◆ **Aim of the task**
Give back all of the data exactly.

Collection entries
_ _ _ _ _ _ _

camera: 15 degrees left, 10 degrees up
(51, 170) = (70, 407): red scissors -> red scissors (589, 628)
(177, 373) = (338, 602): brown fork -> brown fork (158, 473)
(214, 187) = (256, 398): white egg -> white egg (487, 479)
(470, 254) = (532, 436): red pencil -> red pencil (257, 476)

_ _ _ _ _ _ _

◆ **Output for this task**
camera: 15 degrees left, 10 degrees up
(51, 170) = (70, 407): red scissors -> red scissors (589, 628)
(177, 373) = (338, 602): brown fork -> brown fork (158, 473)
(214, 187) = (256, 398): white egg -> white egg (487, 479)
(470, 254) = (532, 436): red pencil -> red pencil (257, 476)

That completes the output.